- [Instruksi Tertulis] Laporkan jumlah baris di bawah ini yang memuat kata "kern". Tuliskan angkanya saja.

- [Kutipan Data]
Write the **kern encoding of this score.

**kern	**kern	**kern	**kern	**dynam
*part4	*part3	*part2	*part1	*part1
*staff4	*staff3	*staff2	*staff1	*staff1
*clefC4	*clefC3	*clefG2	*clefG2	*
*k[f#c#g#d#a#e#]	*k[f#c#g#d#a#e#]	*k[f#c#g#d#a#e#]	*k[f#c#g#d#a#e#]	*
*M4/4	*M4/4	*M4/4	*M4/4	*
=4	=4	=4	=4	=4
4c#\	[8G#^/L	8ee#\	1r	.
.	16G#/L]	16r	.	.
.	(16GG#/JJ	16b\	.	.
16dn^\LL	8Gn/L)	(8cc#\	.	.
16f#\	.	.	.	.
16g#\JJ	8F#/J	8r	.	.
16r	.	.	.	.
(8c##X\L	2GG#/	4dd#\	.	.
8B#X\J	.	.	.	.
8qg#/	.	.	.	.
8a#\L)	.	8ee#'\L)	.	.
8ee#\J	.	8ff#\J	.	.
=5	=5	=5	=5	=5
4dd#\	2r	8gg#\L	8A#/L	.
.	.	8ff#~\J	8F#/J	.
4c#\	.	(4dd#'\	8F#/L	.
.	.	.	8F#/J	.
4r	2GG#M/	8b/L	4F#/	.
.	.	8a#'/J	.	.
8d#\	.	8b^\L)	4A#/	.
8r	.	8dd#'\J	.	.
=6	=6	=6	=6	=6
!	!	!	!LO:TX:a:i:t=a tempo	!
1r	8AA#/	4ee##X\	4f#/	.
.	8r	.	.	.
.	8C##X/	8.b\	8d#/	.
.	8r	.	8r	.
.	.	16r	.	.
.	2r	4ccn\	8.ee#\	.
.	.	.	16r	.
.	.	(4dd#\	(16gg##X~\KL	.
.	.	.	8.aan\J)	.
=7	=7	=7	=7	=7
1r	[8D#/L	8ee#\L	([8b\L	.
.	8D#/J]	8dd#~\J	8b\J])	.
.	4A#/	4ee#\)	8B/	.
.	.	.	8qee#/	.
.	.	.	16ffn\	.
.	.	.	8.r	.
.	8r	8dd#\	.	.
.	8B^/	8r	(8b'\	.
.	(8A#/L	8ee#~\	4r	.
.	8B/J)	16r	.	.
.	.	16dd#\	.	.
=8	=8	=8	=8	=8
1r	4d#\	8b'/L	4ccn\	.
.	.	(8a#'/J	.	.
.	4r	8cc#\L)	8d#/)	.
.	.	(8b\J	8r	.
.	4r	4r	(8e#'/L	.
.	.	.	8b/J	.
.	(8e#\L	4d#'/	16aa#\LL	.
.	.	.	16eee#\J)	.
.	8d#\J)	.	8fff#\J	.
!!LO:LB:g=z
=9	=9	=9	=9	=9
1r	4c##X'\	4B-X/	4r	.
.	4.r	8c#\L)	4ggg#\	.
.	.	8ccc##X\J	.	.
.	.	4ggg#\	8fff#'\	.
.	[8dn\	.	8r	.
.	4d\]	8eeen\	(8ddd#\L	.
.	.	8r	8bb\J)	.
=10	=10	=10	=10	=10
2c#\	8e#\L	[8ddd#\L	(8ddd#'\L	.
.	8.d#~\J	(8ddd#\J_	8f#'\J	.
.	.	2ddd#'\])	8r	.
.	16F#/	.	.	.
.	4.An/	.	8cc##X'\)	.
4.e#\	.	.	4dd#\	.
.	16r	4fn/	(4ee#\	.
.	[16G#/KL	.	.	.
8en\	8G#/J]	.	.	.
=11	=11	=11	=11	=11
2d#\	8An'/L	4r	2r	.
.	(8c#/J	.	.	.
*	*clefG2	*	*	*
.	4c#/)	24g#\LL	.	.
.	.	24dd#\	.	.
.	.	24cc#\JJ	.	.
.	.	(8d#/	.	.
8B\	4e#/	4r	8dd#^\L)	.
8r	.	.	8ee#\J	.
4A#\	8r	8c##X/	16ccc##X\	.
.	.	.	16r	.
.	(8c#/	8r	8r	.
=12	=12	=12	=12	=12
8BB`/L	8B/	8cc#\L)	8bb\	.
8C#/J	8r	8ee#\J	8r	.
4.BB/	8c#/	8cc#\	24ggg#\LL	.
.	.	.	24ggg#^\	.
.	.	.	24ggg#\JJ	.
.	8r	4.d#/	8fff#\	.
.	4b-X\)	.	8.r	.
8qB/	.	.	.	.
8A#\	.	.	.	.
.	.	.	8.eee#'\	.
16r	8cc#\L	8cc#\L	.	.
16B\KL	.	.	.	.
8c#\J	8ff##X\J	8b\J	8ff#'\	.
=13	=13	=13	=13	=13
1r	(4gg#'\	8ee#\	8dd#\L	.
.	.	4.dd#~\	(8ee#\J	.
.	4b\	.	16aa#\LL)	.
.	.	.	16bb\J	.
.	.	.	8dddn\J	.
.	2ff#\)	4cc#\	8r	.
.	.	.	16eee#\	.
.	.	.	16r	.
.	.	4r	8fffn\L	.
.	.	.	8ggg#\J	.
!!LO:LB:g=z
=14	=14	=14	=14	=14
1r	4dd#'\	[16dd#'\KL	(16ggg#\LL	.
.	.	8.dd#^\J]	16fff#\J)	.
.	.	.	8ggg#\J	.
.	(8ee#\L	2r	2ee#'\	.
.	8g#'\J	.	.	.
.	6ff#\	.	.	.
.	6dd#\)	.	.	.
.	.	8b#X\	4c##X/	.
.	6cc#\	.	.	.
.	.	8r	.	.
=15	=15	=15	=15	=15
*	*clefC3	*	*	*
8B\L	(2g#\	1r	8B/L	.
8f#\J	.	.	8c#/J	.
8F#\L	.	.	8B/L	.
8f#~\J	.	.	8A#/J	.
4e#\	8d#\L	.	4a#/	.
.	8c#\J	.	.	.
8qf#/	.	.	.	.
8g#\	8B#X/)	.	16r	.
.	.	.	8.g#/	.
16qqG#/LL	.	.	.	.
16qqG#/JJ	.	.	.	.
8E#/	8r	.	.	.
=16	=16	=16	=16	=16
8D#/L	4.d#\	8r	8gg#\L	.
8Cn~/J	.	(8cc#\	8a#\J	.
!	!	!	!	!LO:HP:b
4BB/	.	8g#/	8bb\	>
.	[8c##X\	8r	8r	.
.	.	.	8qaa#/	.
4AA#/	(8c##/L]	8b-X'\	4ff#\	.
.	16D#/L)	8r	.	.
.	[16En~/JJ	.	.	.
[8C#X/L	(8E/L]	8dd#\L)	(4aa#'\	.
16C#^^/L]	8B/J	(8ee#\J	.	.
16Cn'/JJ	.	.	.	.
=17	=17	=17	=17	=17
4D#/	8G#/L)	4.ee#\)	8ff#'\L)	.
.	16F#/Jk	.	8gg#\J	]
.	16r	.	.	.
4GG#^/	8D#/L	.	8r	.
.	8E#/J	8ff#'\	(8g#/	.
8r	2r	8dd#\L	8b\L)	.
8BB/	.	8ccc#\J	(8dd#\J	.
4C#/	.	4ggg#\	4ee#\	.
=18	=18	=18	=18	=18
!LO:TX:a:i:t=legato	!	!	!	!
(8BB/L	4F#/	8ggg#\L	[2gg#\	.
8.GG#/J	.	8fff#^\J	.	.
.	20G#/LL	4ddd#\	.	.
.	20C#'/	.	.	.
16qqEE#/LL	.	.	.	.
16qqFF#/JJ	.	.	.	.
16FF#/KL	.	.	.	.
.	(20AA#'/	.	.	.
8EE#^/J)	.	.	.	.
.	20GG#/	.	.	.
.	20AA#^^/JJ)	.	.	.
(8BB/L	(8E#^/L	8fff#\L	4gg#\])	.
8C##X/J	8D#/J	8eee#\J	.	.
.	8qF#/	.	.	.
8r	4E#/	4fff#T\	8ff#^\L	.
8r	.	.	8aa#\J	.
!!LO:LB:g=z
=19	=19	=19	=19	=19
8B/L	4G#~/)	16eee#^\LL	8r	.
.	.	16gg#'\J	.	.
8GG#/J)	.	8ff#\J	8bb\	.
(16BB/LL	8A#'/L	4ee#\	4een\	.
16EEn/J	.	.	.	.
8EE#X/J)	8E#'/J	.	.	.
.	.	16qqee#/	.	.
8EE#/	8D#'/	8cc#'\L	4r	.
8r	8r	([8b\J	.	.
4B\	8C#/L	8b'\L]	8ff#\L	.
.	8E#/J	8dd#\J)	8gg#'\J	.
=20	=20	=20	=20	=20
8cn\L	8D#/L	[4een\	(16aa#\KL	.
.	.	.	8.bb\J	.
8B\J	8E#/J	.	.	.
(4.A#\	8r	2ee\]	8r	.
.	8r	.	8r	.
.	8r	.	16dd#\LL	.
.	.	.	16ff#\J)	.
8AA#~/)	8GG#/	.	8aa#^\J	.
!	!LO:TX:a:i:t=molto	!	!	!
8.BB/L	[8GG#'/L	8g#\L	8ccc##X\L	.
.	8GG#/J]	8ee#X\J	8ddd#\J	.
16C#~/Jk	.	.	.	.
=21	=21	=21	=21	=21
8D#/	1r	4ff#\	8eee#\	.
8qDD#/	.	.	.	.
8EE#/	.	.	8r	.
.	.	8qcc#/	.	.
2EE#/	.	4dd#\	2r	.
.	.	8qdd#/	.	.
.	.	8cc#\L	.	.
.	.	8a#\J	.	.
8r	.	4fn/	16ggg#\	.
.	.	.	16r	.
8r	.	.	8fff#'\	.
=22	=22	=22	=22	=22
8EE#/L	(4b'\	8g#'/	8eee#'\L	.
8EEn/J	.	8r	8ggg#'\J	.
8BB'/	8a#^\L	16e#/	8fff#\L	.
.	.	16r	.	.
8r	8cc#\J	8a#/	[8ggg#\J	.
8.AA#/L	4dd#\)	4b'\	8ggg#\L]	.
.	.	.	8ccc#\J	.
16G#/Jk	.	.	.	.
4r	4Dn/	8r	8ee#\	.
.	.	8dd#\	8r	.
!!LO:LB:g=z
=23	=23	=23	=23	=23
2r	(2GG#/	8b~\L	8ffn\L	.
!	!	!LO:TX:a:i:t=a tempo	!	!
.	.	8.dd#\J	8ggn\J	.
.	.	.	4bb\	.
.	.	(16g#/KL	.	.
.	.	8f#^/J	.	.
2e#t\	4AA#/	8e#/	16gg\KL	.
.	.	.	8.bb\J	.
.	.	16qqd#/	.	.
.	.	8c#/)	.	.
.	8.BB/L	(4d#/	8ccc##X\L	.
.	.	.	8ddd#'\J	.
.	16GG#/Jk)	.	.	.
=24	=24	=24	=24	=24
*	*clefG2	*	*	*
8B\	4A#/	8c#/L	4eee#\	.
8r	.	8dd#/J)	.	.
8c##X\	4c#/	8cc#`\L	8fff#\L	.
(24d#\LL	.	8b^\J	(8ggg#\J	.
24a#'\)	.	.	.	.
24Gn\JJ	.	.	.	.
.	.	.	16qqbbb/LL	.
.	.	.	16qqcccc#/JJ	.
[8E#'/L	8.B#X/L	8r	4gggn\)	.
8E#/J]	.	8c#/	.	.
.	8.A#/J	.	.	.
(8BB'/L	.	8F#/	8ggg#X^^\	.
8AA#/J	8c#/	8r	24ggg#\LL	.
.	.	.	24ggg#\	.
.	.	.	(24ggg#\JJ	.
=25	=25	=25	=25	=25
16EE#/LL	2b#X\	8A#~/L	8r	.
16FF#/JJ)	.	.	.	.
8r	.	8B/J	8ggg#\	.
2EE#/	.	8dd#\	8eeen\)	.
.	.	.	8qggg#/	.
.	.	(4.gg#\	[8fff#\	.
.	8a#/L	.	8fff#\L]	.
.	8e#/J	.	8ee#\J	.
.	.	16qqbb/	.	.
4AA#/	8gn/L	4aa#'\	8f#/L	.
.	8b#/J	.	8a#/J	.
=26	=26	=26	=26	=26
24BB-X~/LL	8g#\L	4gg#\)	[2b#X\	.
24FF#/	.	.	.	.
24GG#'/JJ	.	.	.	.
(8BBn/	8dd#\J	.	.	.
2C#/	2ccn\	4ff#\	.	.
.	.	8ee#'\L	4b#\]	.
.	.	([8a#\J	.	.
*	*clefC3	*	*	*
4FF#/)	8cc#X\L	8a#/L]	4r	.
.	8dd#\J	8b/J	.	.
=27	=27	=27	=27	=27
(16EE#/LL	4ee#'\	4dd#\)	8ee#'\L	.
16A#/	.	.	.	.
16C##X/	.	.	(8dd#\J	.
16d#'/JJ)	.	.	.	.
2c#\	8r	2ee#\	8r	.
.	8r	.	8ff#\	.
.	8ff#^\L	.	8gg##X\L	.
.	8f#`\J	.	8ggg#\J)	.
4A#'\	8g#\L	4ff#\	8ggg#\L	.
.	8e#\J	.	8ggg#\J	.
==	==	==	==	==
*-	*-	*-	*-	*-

- [Hasil] 2